#### RECORDS FOR THIS TASK

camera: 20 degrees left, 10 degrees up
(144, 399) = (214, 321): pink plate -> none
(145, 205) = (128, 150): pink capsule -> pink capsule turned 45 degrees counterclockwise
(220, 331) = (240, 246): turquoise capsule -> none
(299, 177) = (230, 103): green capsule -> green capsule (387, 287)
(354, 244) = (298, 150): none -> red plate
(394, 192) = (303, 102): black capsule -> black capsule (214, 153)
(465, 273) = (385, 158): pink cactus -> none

########

Copy every line of the data that holds the string "capsule".

RESPONSE BELOW:
(145, 205) = (128, 150): pink capsule -> pink capsule turned 45 degrees counterclockwise
(220, 331) = (240, 246): turquoise capsule -> none
(299, 177) = (230, 103): green capsule -> green capsule (387, 287)
(394, 192) = (303, 102): black capsule -> black capsule (214, 153)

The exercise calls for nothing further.